** begin TASK DATA **

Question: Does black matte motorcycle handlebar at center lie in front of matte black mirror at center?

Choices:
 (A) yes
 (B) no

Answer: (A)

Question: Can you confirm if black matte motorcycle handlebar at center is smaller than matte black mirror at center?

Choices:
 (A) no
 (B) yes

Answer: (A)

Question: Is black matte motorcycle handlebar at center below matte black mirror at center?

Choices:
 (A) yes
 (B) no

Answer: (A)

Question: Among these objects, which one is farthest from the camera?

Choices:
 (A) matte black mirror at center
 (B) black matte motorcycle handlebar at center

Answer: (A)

** end TASK DATA **
** begin TASK DATA **

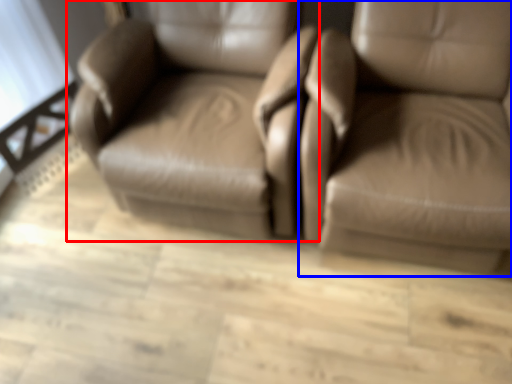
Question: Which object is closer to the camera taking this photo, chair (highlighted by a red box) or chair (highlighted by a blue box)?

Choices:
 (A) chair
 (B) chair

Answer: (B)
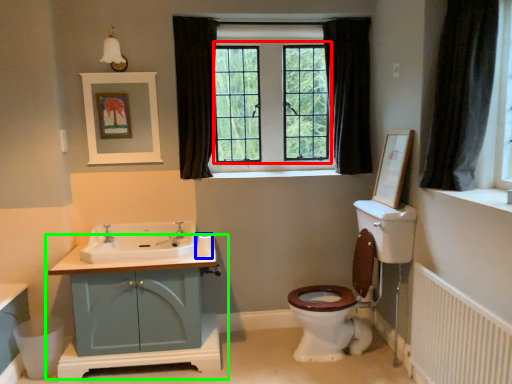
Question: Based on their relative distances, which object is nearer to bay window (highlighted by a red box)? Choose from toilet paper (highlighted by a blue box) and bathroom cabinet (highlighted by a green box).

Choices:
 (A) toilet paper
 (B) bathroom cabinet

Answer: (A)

** end TASK DATA **

- BRIEF -
Set down word for word the lines of the records beginning with the line containing "Question: Among these" and continuing through the line containing "(B) black matte".

- COMPLETED TASK -
Question: Among these objects, which one is farthest from the camera?

Choices:
 (A) matte black mirror at center
 (B) black matte motorcycle handlebar at center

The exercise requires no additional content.